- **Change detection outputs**
+ + + + +

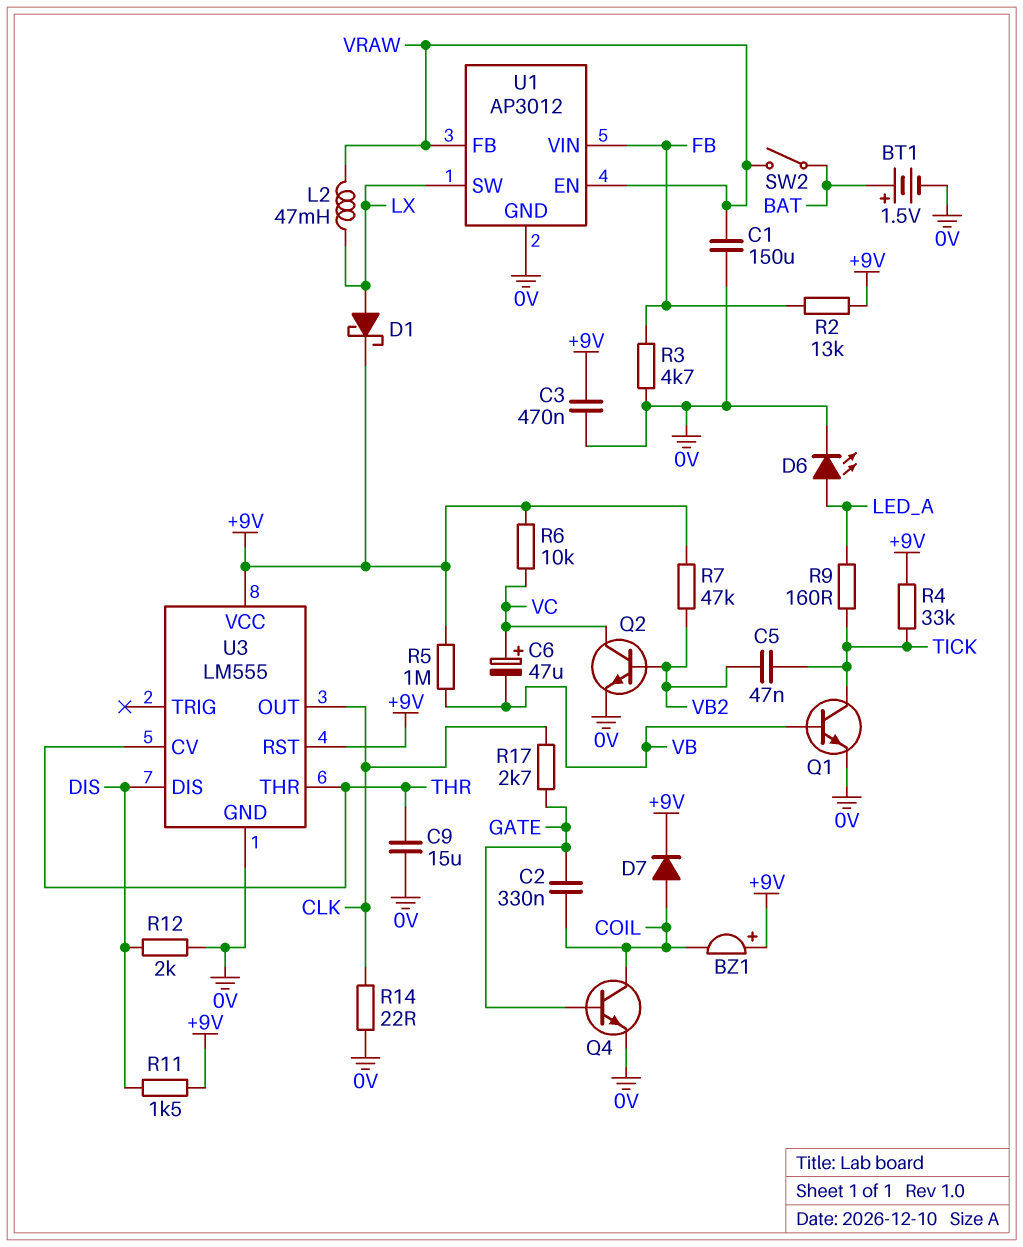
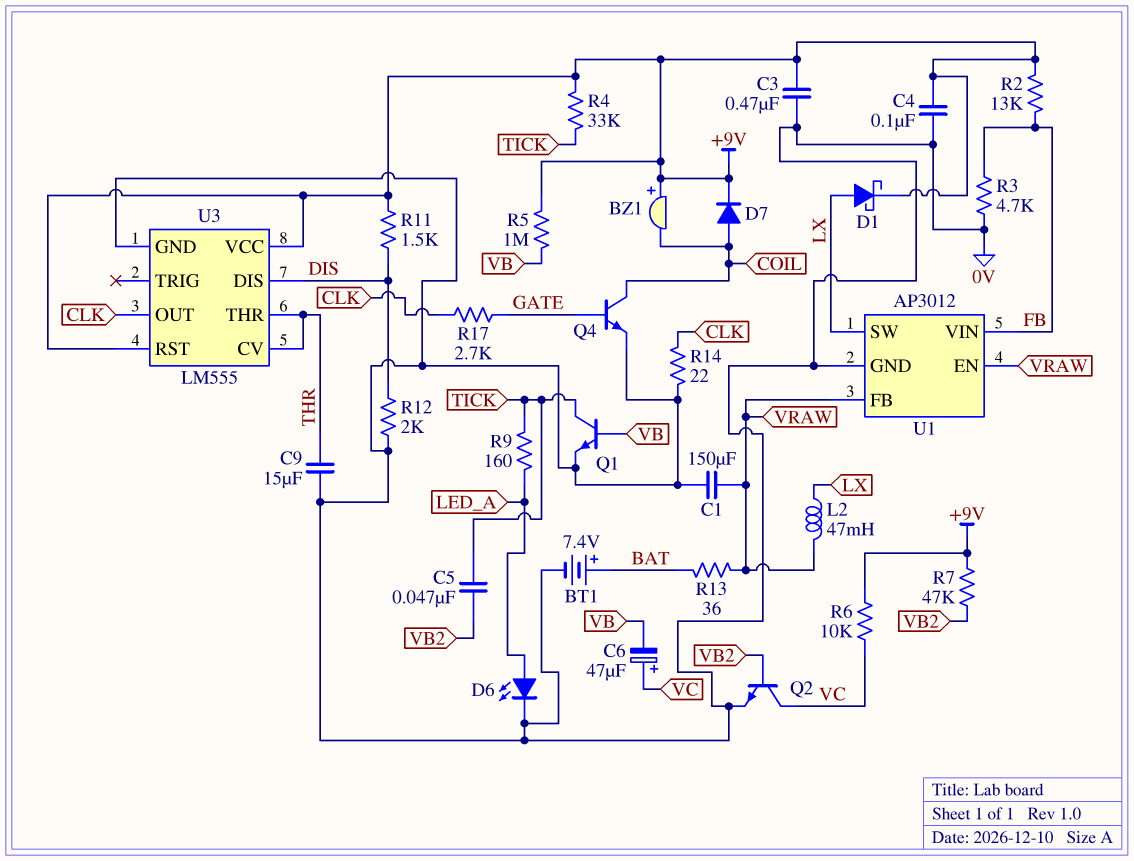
BT1: 1.5V (plus BAT, minus 0V) -> 7.4V (plus BAT, minus 0V)
C2: 330nF (COIL, GATE) -> none
C4: none -> 100nF (+9V, 0V)
R13: none -> 36 (BAT, VRAW)
SW2: switch (BAT, VRAW) -> none

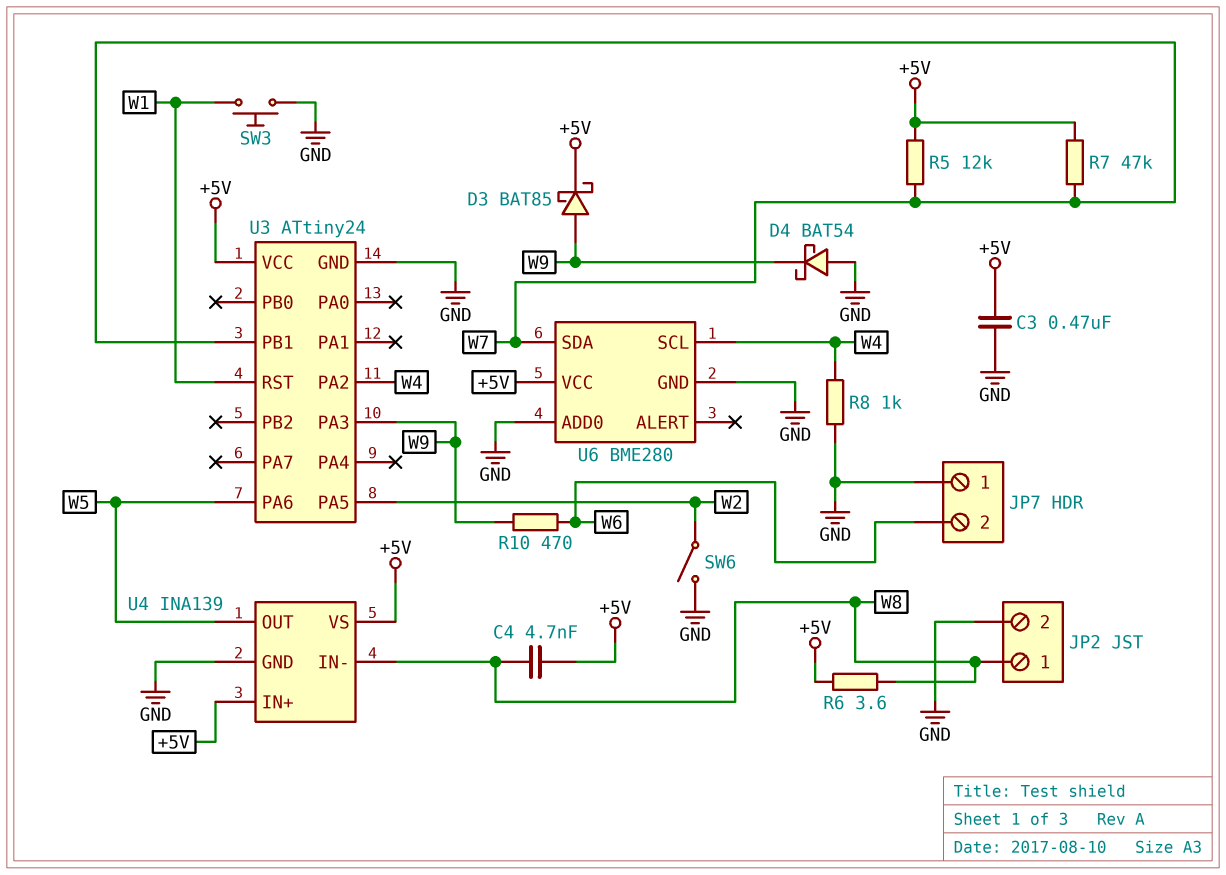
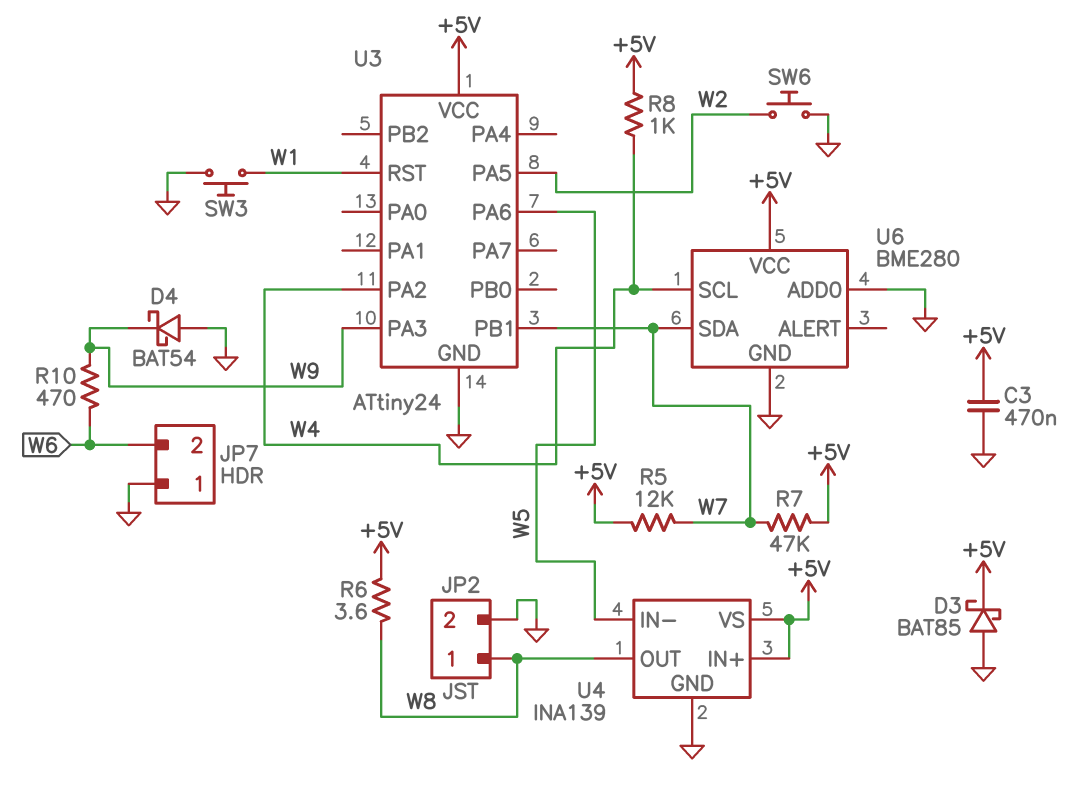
C4: 4.7nF (+5V, W8) -> none
D3: schottky BAT85 (A W9, K +5V) -> schottky BAT85 (A GND, K +5V)
R8: 1k (GND, W4) -> 1k (+5V, W4)
SW6: switch (GND, W2) -> button (GND, W2)
U4 pin IN-: W8 -> W5
U4 pin OUT: W5 -> W8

+ + + + +

- **WHAT IS NEEDED**
Leaving the pictures out, copy exactly the lines from the line that contains "R13: none -> 36 (BAT, VRAW)" to the last line of the data, both ends included.

- **SOLUTION BELOW**
R13: none -> 36 (BAT, VRAW)
SW2: switch (BAT, VRAW) -> none

C4: 4.7nF (+5V, W8) -> none
D3: schottky BAT85 (A W9, K +5V) -> schottky BAT85 (A GND, K +5V)
R8: 1k (GND, W4) -> 1k (+5V, W4)
SW6: switch (GND, W2) -> button (GND, W2)
U4 pin IN-: W8 -> W5
U4 pin OUT: W5 -> W8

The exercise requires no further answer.